» What is expected:
Filter the records below for the word "blue". Copy each line that holds it.

(Dataset entries)
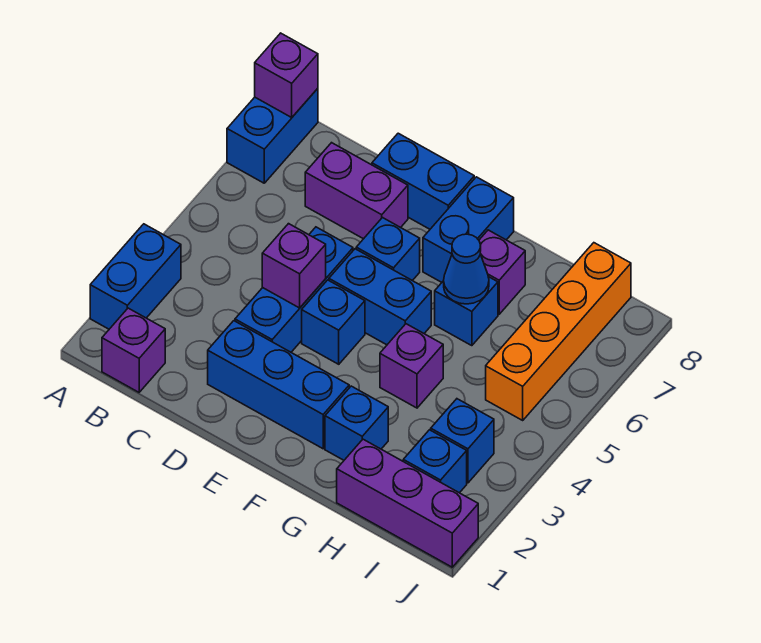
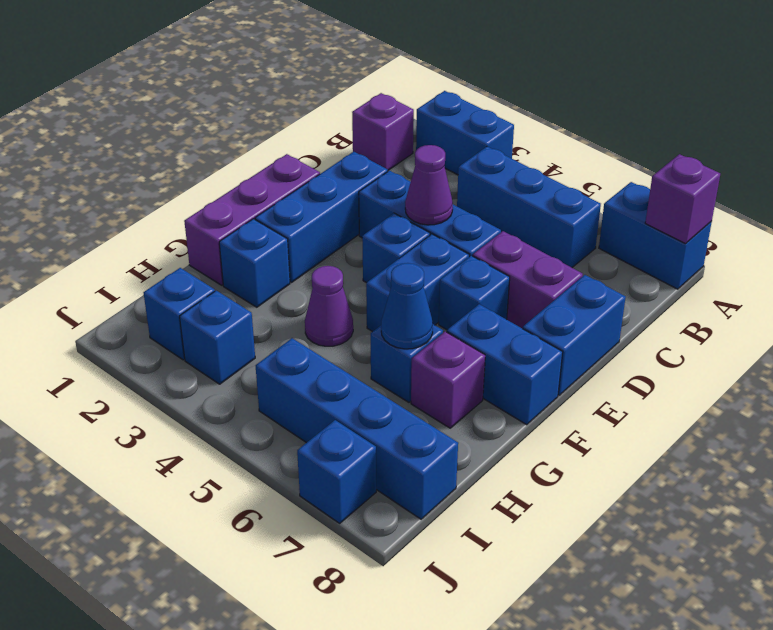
none -> blue brick B4:B6 level 1
purple brick C7:D7 level 1 -> purple brick D6:D7 level 1
purple brick D4 level 2 -> purple cone D4 level 2
purple brick G4 level 1 -> purple cone G4 level 1
purple brick H1:J1 level 1 -> purple brick E1:G1 level 1
orange brick I5:I8 level 1 -> blue brick I5:I8 level 1
none -> blue brick J7 level 1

» Final answer:
none -> blue brick B4:B6 level 1
orange brick I5:I8 level 1 -> blue brick I5:I8 level 1
none -> blue brick J7 level 1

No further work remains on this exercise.